(INFORMATION SUPPLIED Opens)
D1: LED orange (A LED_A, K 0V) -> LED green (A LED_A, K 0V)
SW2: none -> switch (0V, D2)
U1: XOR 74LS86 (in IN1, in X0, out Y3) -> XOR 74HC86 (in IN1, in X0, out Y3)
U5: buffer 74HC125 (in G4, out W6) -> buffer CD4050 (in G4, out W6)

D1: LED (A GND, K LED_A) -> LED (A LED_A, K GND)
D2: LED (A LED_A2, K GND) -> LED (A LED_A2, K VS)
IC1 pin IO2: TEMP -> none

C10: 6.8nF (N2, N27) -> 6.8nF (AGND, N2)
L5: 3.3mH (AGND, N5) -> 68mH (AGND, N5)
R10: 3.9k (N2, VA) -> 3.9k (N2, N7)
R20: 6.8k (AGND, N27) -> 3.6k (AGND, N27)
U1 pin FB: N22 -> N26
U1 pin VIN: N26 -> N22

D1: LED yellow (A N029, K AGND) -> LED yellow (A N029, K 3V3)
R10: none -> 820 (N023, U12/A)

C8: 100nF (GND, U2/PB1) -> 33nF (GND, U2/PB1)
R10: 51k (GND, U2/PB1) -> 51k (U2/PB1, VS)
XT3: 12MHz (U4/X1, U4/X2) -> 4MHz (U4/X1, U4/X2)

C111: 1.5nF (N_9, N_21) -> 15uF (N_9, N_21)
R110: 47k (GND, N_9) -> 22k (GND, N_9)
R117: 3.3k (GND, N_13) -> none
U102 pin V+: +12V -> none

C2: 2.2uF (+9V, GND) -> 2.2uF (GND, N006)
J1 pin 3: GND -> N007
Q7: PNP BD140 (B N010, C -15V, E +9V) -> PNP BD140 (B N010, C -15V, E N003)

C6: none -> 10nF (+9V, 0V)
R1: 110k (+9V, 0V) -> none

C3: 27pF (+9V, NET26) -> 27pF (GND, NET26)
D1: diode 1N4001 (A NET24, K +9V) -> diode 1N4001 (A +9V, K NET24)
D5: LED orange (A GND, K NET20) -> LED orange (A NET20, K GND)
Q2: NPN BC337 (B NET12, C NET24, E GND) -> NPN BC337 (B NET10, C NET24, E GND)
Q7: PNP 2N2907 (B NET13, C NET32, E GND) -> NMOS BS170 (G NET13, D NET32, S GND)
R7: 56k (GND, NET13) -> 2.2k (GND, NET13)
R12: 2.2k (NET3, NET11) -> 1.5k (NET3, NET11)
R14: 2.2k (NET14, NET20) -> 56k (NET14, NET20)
(INFORMATION SUPPLIED Closes)
# ABOUT THIS TASK
Set down every entry again, word for word.

# SOLUTION FOR THIS PROBLEM
D1: LED orange (A LED_A, K 0V) -> LED green (A LED_A, K 0V)
SW2: none -> switch (0V, D2)
U1: XOR 74LS86 (in IN1, in X0, out Y3) -> XOR 74HC86 (in IN1, in X0, out Y3)
U5: buffer 74HC125 (in G4, out W6) -> buffer CD4050 (in G4, out W6)

D1: LED (A GND, K LED_A) -> LED (A LED_A, K GND)
D2: LED (A LED_A2, K GND) -> LED (A LED_A2, K VS)
IC1 pin IO2: TEMP -> none

C10: 6.8nF (N2, N27) -> 6.8nF (AGND, N2)
L5: 3.3mH (AGND, N5) -> 68mH (AGND, N5)
R10: 3.9k (N2, VA) -> 3.9k (N2, N7)
R20: 6.8k (AGND, N27) -> 3.6k (AGND, N27)
U1 pin FB: N22 -> N26
U1 pin VIN: N26 -> N22

D1: LED yellow (A N029, K AGND) -> LED yellow (A N029, K 3V3)
R10: none -> 820 (N023, U12/A)

C8: 100nF (GND, U2/PB1) -> 33nF (GND, U2/PB1)
R10: 51k (GND, U2/PB1) -> 51k (U2/PB1, VS)
XT3: 12MHz (U4/X1, U4/X2) -> 4MHz (U4/X1, U4/X2)

C111: 1.5nF (N_9, N_21) -> 15uF (N_9, N_21)
R110: 47k (GND, N_9) -> 22k (GND, N_9)
R117: 3.3k (GND, N_13) -> none
U102 pin V+: +12V -> none

C2: 2.2uF (+9V, GND) -> 2.2uF (GND, N006)
J1 pin 3: GND -> N007
Q7: PNP BD140 (B N010, C -15V, E +9V) -> PNP BD140 (B N010, C -15V, E N003)

C6: none -> 10nF (+9V, 0V)
R1: 110k (+9V, 0V) -> none

C3: 27pF (+9V, NET26) -> 27pF (GND, NET26)
D1: diode 1N4001 (A NET24, K +9V) -> diode 1N4001 (A +9V, K NET24)
D5: LED orange (A GND, K NET20) -> LED orange (A NET20, K GND)
Q2: NPN BC337 (B NET12, C NET24, E GND) -> NPN BC337 (B NET10, C NET24, E GND)
Q7: PNP 2N2907 (B NET13, C NET32, E GND) -> NMOS BS170 (G NET13, D NET32, S GND)
R7: 56k (GND, NET13) -> 2.2k (GND, NET13)
R12: 2.2k (NET3, NET11) -> 1.5k (NET3, NET11)
R14: 2.2k (NET14, NET20) -> 56k (NET14, NET20)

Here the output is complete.